Starting at the line that holds "green mushroom: 4 -> 8", transcribe every line to the end of the data exactly; include no other lines.

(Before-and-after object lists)
···

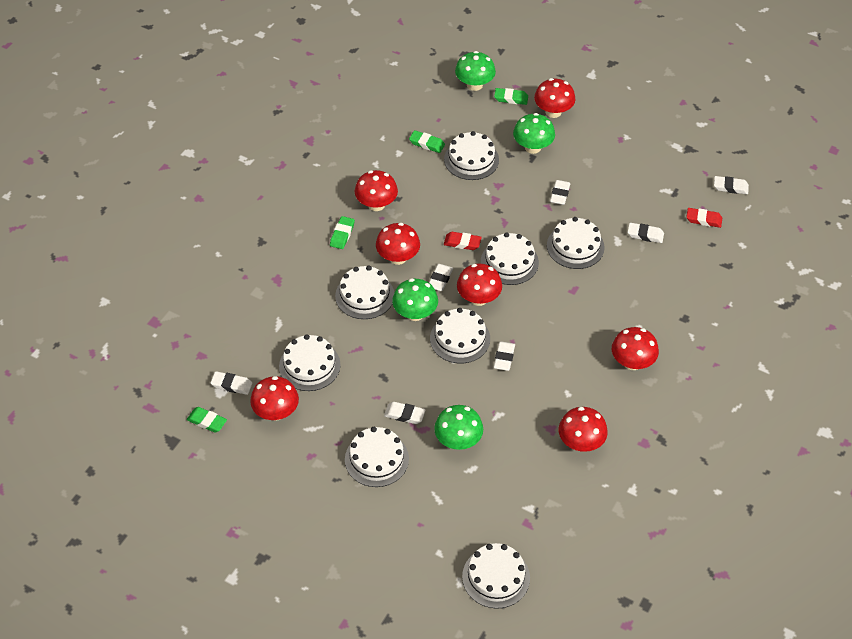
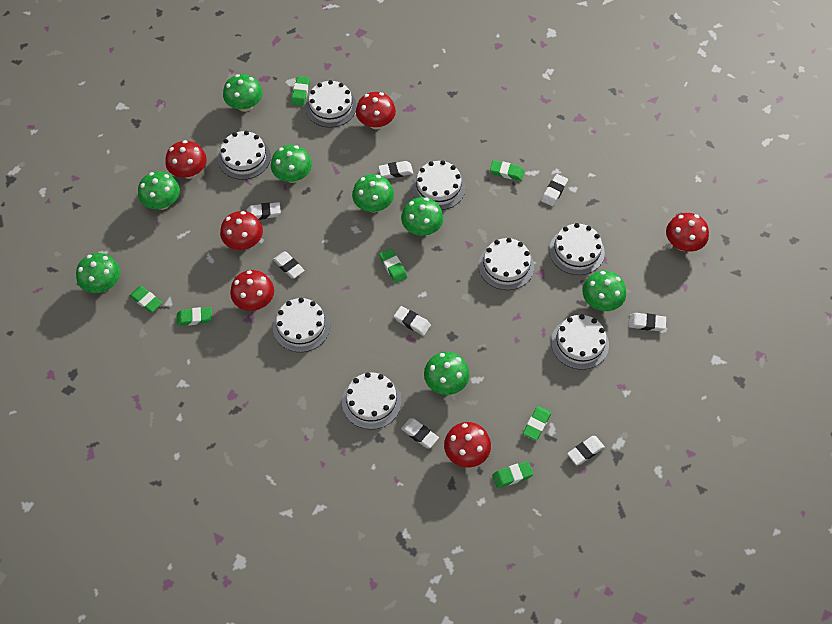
green eraser: 4 -> 7
green mushroom: 4 -> 8
red eraser: 2 -> 0
red mushroom: 7 -> 6
white eraser: 7 -> 8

···

Result of this exercise
green mushroom: 4 -> 8
red eraser: 2 -> 0
red mushroom: 7 -> 6
white eraser: 7 -> 8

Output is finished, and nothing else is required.